Spatial reasoning data
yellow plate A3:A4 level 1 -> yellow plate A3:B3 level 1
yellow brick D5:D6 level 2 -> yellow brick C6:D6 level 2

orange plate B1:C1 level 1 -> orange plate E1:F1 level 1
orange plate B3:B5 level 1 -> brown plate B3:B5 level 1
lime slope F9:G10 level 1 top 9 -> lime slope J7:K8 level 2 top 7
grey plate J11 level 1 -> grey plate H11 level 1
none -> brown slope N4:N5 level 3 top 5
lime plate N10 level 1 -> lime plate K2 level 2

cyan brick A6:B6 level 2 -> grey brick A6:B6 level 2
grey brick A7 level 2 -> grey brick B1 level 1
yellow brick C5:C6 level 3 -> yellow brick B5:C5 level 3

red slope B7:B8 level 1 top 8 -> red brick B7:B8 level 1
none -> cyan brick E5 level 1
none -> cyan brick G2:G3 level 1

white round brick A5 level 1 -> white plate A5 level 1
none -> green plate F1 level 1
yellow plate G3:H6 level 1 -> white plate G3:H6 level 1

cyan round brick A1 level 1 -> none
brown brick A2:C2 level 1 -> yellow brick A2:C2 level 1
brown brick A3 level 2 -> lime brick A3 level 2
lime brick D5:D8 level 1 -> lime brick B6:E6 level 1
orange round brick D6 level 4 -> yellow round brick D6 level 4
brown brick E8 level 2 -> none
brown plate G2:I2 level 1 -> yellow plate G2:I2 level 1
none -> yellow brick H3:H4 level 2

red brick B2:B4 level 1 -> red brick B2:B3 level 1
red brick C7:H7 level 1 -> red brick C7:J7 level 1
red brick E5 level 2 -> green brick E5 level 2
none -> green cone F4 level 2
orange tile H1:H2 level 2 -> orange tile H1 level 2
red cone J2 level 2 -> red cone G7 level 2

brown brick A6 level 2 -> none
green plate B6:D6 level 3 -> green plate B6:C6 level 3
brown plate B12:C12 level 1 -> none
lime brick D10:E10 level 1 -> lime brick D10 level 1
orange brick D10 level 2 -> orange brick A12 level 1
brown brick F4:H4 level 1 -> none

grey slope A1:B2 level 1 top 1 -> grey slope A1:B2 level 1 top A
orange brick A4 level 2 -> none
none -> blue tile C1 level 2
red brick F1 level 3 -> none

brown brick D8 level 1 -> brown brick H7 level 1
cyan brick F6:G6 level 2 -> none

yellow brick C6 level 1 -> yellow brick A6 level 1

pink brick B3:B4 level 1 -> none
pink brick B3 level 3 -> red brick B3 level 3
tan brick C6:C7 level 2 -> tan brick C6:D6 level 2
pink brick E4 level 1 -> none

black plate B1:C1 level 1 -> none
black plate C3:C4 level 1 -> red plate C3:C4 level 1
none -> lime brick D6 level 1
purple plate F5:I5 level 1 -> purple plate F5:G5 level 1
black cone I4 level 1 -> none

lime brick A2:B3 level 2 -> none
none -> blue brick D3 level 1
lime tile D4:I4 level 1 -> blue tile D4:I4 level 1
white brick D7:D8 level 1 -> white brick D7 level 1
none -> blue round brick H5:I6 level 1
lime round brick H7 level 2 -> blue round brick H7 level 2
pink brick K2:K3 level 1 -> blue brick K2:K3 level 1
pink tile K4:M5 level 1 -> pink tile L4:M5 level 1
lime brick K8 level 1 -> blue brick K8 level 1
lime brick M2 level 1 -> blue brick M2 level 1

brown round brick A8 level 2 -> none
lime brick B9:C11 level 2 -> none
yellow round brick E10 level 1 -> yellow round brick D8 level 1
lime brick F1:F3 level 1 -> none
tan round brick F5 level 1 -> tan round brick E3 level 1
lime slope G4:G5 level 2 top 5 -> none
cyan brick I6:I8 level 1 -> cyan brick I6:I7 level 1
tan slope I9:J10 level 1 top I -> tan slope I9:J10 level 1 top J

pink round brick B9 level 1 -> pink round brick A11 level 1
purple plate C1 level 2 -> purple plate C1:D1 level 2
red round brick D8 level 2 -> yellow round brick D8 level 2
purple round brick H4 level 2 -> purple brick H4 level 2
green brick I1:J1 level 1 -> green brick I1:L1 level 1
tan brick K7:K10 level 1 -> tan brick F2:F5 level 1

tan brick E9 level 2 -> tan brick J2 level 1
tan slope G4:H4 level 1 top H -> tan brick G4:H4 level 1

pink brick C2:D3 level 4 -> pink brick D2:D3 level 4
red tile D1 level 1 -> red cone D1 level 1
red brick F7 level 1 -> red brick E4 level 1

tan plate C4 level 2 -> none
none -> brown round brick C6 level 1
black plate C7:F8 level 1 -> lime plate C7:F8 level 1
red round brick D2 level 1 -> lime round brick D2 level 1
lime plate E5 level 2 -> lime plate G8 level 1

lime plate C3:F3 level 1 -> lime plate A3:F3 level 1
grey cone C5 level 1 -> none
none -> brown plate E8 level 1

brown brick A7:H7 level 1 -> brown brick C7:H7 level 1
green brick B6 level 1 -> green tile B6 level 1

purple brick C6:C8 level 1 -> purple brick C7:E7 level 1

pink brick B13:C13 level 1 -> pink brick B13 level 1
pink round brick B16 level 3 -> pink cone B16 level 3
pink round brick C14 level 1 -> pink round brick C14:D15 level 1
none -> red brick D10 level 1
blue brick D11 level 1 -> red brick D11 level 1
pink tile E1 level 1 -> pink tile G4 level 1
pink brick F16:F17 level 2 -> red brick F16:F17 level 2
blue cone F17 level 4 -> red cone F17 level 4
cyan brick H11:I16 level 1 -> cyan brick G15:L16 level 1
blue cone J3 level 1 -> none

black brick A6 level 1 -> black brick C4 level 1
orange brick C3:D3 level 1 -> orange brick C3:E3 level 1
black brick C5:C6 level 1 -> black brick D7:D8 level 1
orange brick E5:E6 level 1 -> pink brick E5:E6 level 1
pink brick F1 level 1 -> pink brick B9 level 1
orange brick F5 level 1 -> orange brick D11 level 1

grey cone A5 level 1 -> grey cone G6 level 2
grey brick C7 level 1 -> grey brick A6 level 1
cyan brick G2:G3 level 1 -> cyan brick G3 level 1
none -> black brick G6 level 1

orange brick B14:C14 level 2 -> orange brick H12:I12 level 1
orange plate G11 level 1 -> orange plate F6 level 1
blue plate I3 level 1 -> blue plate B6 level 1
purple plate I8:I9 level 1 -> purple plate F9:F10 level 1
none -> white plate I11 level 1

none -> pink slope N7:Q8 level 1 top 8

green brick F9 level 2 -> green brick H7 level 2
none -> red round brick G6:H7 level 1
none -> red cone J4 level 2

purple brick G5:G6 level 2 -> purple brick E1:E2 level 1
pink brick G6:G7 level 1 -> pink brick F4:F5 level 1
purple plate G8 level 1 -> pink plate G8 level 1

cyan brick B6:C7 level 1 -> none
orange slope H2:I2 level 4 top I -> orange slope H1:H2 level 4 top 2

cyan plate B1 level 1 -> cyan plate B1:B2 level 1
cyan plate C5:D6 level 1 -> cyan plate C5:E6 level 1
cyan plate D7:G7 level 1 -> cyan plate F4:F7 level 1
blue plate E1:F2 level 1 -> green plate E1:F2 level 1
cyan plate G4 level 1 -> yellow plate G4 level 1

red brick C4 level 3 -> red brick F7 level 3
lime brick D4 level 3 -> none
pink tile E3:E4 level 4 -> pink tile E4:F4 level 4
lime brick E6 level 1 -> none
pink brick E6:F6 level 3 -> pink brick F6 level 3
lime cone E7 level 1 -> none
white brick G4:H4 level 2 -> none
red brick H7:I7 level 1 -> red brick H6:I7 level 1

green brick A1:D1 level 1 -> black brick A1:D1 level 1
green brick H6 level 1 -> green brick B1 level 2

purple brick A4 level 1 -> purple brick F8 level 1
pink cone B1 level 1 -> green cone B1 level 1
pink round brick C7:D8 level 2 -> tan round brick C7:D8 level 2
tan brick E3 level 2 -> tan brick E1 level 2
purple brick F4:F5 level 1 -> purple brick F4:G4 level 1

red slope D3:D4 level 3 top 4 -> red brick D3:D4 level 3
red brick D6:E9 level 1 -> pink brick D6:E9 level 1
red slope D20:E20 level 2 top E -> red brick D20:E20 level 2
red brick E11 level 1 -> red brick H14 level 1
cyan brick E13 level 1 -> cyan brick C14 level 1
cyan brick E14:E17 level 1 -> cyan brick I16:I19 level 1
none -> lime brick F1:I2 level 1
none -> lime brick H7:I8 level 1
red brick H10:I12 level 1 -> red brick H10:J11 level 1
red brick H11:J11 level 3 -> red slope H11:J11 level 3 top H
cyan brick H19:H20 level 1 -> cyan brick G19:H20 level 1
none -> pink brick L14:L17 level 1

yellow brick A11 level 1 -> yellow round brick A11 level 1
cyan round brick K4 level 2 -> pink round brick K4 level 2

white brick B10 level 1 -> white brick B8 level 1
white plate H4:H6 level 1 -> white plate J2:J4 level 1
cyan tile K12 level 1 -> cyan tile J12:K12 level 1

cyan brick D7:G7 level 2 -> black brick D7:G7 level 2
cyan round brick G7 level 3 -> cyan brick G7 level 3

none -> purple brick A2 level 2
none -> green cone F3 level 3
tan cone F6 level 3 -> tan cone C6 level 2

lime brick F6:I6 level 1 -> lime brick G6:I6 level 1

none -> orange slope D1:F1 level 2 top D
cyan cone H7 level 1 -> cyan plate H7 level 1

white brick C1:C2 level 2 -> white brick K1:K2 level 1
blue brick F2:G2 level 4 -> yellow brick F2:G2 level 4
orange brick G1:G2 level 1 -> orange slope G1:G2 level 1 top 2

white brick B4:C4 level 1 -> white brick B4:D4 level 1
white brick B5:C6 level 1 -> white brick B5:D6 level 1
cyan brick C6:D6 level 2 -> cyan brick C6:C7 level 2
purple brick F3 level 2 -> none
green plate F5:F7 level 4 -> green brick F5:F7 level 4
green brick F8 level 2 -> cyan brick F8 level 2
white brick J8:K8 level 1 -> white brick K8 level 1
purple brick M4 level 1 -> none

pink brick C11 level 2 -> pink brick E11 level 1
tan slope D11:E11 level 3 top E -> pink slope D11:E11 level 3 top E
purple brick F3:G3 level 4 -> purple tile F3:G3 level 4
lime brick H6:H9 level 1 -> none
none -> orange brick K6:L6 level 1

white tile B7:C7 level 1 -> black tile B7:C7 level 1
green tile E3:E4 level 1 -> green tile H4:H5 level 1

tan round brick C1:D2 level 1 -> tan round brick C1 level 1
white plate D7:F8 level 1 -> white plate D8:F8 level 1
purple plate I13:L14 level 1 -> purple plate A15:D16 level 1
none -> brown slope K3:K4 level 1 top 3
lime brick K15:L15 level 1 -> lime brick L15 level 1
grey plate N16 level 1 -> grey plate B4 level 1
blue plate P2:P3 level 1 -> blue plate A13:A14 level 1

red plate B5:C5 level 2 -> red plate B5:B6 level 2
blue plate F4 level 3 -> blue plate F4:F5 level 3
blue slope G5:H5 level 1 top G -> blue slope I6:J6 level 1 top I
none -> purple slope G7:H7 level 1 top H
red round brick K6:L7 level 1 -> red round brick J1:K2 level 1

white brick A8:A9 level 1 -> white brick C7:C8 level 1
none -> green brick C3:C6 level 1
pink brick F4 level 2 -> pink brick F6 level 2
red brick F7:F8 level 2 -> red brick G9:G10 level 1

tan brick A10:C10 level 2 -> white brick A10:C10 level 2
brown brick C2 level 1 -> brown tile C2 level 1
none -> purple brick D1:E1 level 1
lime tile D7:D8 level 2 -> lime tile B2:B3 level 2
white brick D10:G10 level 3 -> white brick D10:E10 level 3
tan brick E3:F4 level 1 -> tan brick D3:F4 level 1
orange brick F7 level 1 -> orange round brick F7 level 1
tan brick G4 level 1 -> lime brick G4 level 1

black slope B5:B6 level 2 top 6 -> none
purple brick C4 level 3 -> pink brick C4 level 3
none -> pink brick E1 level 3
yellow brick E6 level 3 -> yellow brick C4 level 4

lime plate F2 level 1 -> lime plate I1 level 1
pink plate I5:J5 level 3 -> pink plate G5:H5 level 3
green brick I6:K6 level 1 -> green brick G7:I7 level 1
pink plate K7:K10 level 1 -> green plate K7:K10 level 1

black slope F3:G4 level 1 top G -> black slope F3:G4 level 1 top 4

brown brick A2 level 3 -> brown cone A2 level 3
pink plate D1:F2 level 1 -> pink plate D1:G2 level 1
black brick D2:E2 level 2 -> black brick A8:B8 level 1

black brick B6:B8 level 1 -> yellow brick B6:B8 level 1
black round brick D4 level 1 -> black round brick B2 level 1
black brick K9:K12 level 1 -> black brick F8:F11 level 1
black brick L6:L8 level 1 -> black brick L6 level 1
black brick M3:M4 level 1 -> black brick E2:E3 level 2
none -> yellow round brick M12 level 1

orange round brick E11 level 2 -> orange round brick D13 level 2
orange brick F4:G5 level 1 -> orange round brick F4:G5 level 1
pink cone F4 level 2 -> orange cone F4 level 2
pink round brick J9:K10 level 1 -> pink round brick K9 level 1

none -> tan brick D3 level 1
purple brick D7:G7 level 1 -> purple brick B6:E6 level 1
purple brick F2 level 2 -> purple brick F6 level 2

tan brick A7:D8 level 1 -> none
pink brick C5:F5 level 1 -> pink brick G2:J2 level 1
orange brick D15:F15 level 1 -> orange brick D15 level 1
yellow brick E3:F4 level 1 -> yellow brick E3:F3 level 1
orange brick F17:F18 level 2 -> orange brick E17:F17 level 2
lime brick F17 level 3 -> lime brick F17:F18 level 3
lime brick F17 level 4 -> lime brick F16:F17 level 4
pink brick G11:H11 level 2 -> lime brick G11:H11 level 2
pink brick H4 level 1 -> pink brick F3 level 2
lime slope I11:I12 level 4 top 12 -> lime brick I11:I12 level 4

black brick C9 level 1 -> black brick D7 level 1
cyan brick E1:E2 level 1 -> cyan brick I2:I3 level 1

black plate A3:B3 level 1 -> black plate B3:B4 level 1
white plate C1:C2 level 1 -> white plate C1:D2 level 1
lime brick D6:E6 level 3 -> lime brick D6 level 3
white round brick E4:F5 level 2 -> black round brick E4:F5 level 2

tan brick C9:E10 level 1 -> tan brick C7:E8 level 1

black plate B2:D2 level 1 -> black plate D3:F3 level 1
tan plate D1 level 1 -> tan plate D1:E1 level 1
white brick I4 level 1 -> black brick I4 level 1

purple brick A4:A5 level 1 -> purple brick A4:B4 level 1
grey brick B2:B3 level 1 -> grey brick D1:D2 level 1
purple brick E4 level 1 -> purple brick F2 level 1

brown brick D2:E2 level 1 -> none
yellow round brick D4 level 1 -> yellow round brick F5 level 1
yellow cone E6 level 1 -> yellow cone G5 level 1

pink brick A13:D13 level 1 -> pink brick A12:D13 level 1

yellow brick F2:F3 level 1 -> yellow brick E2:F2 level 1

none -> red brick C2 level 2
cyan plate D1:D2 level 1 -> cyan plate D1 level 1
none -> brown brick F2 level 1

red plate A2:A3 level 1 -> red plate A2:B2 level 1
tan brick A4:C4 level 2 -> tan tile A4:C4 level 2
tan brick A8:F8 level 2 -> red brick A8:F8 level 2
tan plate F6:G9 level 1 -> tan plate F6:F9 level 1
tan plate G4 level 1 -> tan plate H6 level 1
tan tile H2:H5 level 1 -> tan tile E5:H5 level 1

* [WHAT NEEDS TO BE DONE]: Among the records above, repeat exactly the line with "lime round brick H7", the line with "cyan brick I6:I8", and every line in between, and only those.

* [ANSWER TO THE EXERCISE]:
lime round brick H7 level 2 -> blue round brick H7 level 2
pink brick K2:K3 level 1 -> blue brick K2:K3 level 1
pink tile K4:M5 level 1 -> pink tile L4:M5 level 1
lime brick K8 level 1 -> blue brick K8 level 1
lime brick M2 level 1 -> blue brick M2 level 1

brown round brick A8 level 2 -> none
lime brick B9:C11 level 2 -> none
yellow round brick E10 level 1 -> yellow round brick D8 level 1
lime brick F1:F3 level 1 -> none
tan round brick F5 level 1 -> tan round brick E3 level 1
lime slope G4:G5 level 2 top 5 -> none
cyan brick I6:I8 level 1 -> cyan brick I6:I7 level 1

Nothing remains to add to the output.